**Data segment**
== Segment start ==

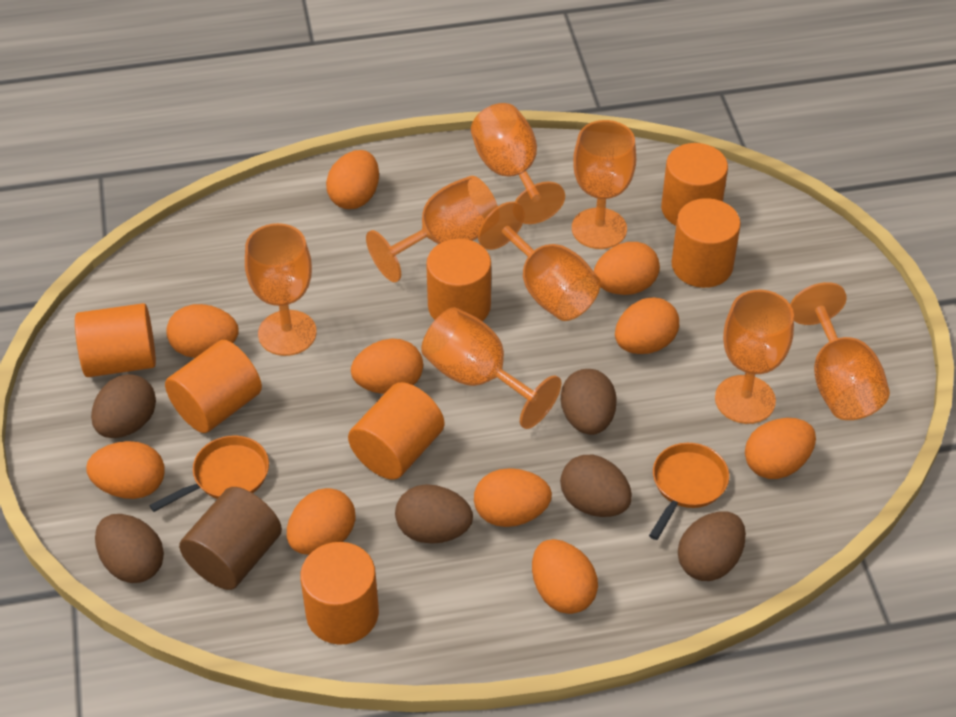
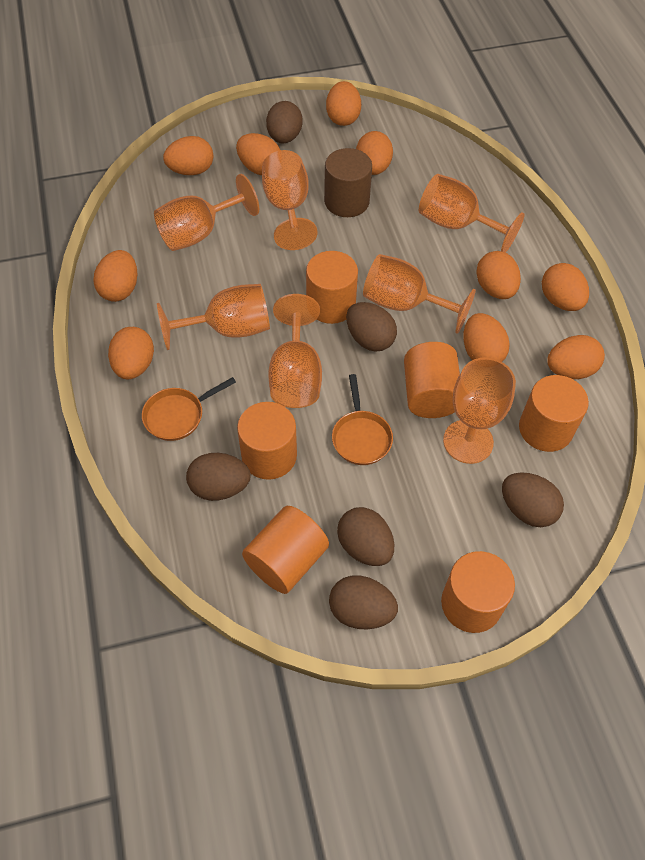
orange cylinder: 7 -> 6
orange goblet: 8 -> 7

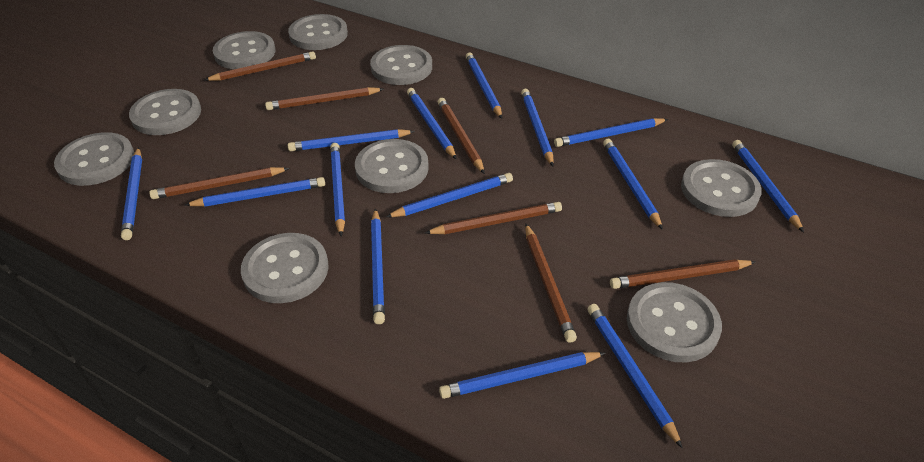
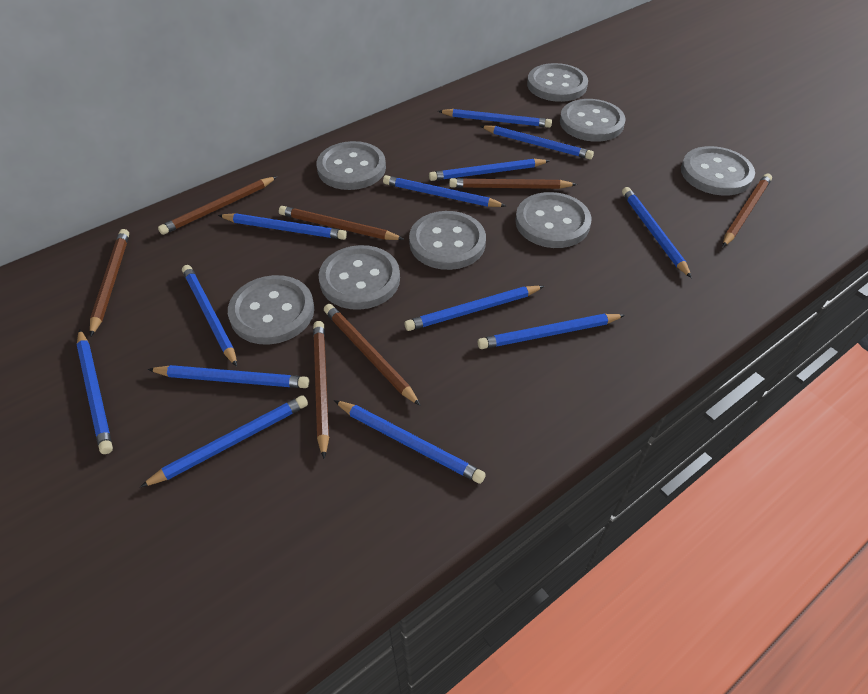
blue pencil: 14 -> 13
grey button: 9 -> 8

== Segment end ==

**Work item**
Please state how many lines in the material above include the word "orange". Nothing but the number is wanted.

**Answer to the problem**
2